### WORK INSTRUCTION
Look through the material and copy each line holding "none".

### PROVIDED DATA

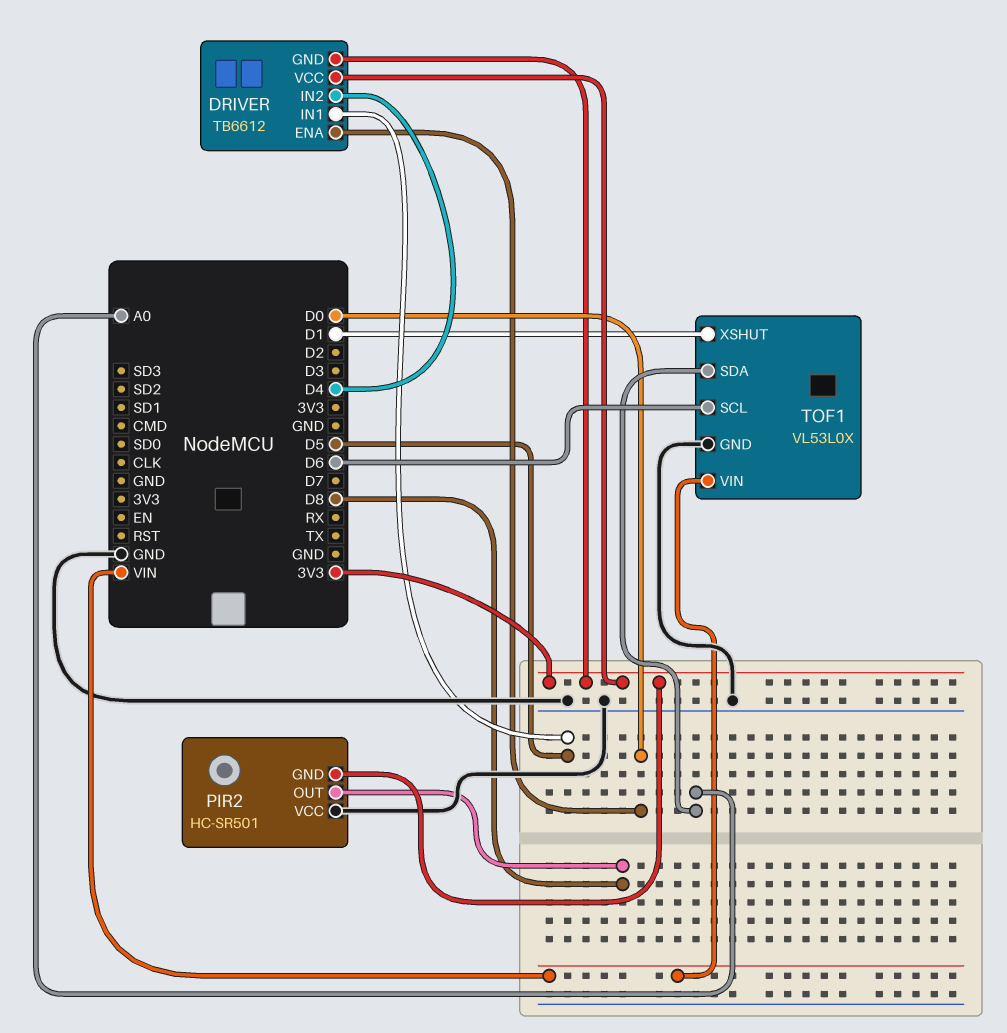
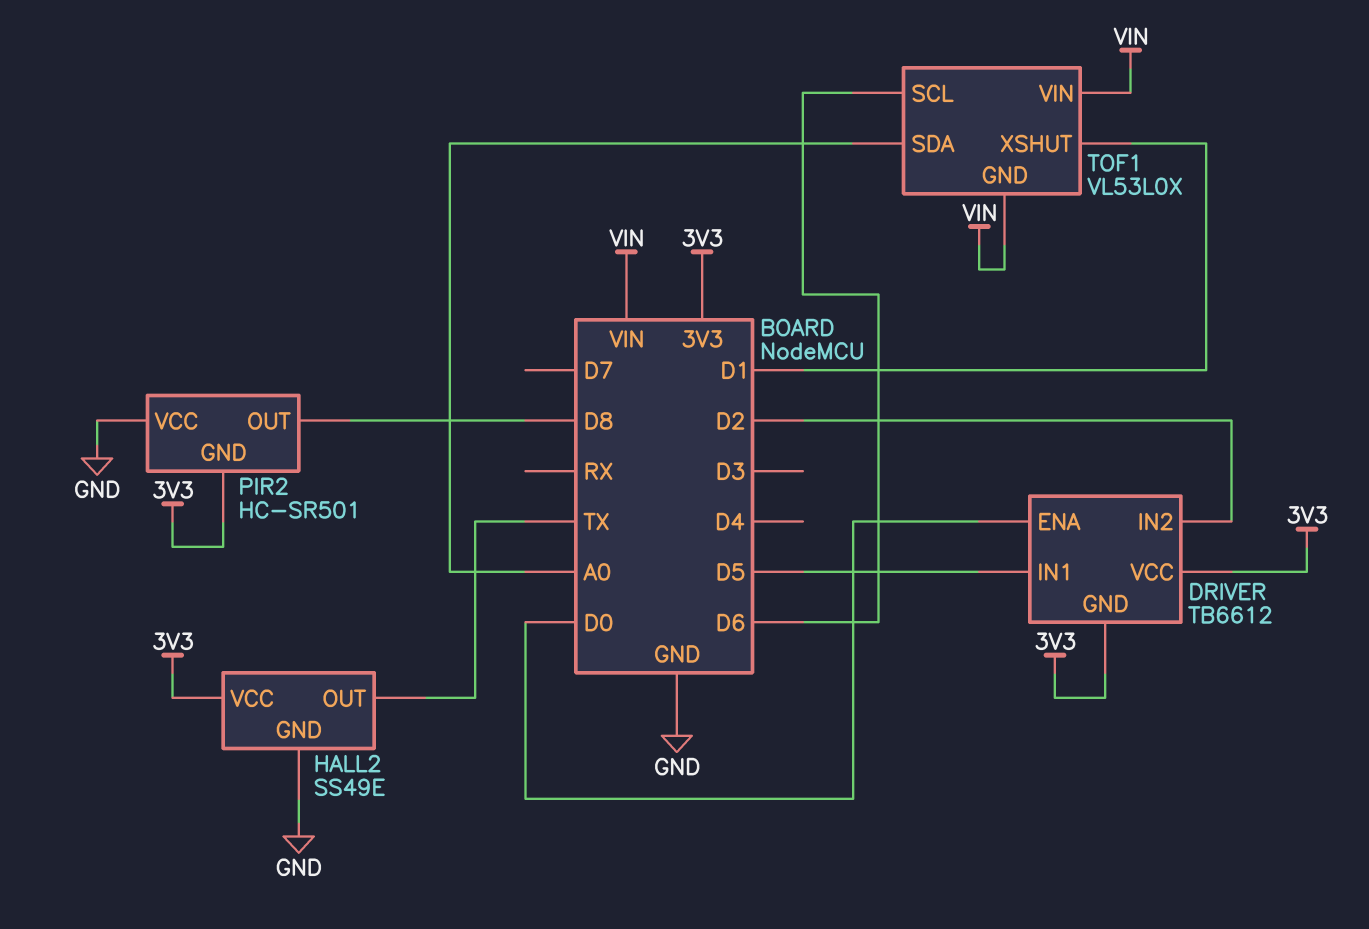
DRIVER pin IN2: D4 -> D2
HALL2: none -> SS49E
HALL2 pin GND: none -> GND
HALL2 pin OUT: none -> TX
HALL2 pin VCC: none -> 3V3
TOF1 pin GND: GND -> VIN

### ANSWER FOR THIS EXERCISE
HALL2: none -> SS49E
HALL2 pin GND: none -> GND
HALL2 pin OUT: none -> TX
HALL2 pin VCC: none -> 3V3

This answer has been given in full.